▸ Requirement
List each of the lines below that contains the string "time", copying every such line in full.

Entries from a dataset:
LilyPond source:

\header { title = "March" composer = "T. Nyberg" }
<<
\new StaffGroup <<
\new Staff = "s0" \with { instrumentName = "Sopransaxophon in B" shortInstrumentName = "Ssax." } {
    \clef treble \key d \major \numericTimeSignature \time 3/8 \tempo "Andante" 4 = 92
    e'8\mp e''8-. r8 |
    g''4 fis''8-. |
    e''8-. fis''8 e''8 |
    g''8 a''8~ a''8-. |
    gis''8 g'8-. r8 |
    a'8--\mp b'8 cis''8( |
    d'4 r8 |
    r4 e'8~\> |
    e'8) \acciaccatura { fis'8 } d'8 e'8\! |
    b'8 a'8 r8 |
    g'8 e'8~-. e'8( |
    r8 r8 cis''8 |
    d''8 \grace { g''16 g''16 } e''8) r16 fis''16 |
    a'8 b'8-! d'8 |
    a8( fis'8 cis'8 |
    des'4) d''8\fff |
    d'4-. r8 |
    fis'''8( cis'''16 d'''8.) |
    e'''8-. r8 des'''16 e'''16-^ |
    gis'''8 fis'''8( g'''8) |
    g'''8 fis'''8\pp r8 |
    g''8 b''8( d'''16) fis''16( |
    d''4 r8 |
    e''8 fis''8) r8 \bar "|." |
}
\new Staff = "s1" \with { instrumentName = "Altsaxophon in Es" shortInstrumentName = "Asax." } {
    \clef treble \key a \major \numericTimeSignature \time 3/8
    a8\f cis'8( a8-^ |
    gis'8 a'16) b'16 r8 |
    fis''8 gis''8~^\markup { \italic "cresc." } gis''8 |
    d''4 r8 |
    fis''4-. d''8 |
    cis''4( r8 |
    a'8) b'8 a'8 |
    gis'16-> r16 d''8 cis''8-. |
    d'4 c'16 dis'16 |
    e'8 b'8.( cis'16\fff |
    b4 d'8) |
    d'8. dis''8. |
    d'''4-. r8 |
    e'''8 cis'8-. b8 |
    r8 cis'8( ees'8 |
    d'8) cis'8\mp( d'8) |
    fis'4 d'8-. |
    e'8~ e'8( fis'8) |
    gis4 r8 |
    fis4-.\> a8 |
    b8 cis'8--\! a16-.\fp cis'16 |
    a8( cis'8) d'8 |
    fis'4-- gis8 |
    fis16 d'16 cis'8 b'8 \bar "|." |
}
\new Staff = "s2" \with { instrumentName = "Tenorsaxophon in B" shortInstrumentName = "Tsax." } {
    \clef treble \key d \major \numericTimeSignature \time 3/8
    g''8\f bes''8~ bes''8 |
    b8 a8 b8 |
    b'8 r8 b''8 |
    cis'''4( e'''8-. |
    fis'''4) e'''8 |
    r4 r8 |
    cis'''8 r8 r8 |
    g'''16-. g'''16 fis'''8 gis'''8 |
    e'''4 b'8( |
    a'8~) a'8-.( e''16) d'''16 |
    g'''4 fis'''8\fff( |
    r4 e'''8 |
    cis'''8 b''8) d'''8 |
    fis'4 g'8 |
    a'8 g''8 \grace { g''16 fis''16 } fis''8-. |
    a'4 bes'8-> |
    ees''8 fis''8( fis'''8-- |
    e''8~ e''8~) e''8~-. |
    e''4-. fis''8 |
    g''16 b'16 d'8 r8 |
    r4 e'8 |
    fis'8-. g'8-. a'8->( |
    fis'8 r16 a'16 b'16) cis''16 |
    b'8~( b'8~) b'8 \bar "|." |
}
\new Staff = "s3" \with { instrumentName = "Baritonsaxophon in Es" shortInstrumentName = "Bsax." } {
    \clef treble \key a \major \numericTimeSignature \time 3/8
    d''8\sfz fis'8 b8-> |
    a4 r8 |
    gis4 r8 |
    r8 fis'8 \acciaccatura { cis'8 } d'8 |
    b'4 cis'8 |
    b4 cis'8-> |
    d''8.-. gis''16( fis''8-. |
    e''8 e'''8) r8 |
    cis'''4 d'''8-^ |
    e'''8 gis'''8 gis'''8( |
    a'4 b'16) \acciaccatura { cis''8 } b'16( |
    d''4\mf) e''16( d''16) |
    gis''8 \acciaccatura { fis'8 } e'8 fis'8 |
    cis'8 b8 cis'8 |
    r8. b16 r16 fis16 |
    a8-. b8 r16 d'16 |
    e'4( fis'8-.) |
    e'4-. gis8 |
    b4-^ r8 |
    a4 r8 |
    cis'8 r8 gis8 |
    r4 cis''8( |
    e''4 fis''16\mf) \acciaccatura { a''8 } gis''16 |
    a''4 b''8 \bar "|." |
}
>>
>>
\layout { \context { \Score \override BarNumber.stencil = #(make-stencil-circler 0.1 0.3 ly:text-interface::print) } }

▸ Exercise output
    \clef treble \key d \major \numericTimeSignature \time 3/8 \tempo "Andante" 4 = 92
    \clef treble \key a \major \numericTimeSignature \time 3/8
    \clef treble \key d \major \numericTimeSignature \time 3/8
    \clef treble \key a \major \numericTimeSignature \time 3/8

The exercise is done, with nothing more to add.